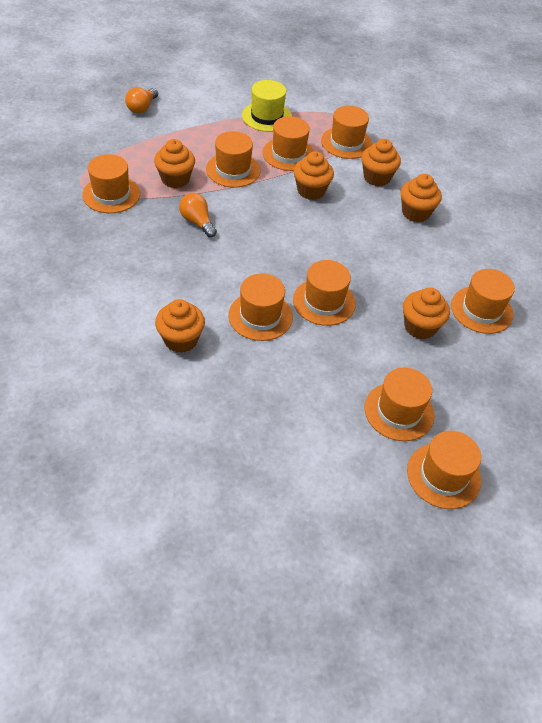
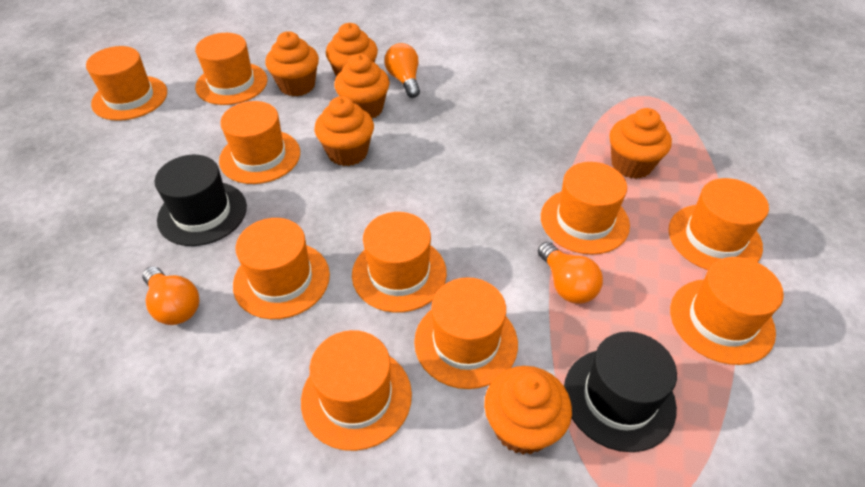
black hat: 0 -> 2
orange hat: 9 -> 10
orange light bulb: 2 -> 3
yellow hat: 1 -> 0

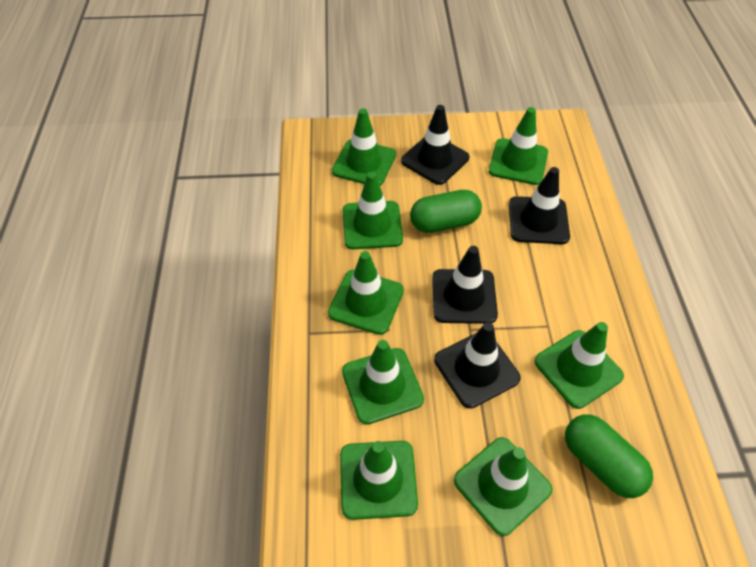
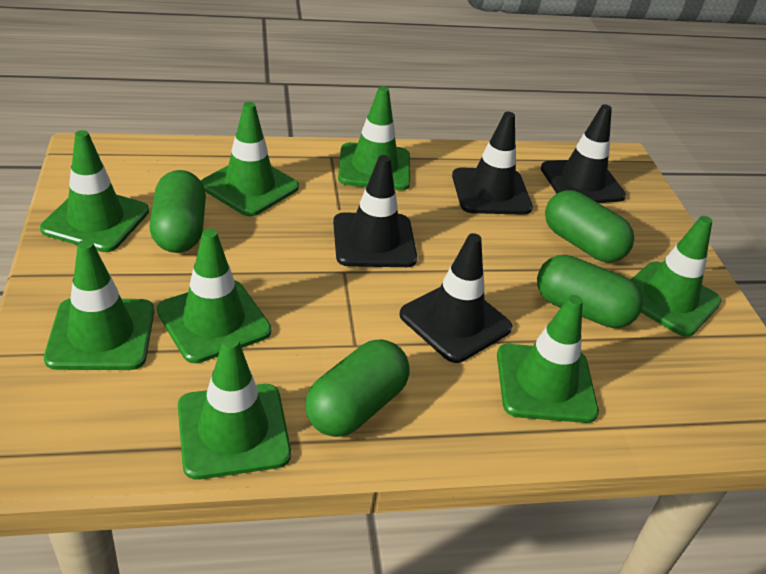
green capsule: 2 -> 4

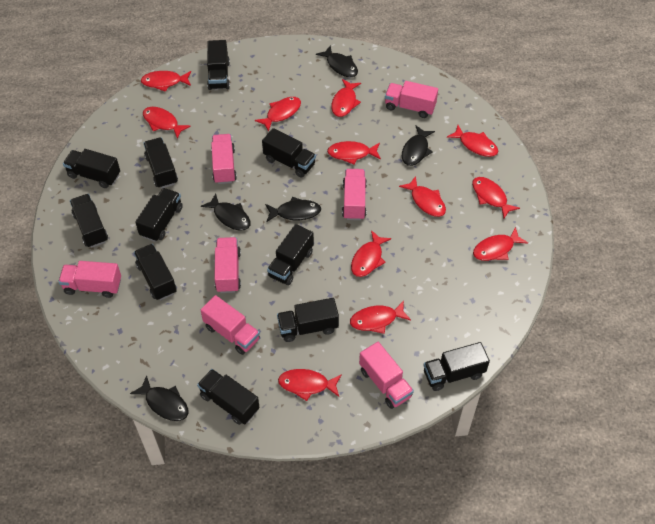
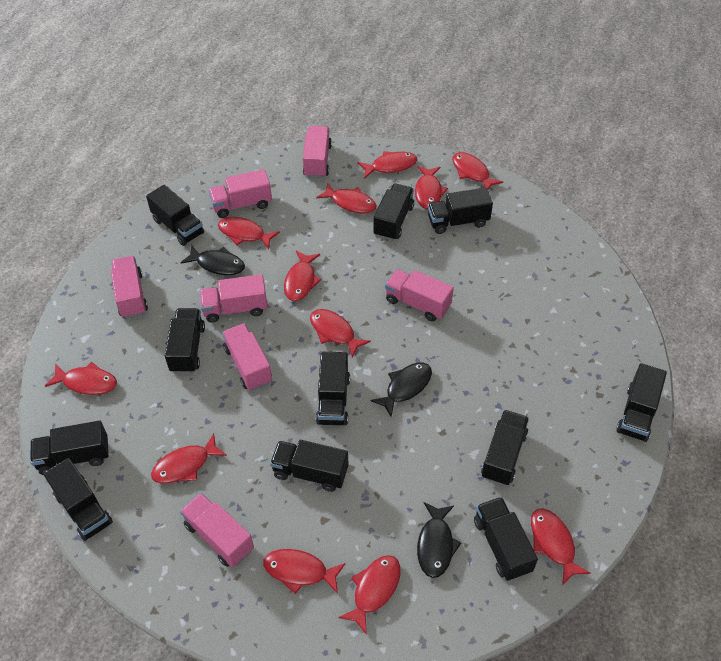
black fish: 5 -> 3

| REQUIREMENT |
Only those lines from the one containing "orange light bulb: 2 -> 3" to the end of the material above, retyped exactly and without pictures, belong in your reply.

| COMPLETED EXERCISE |
orange light bulb: 2 -> 3
yellow hat: 1 -> 0

green capsule: 2 -> 4

black fish: 5 -> 3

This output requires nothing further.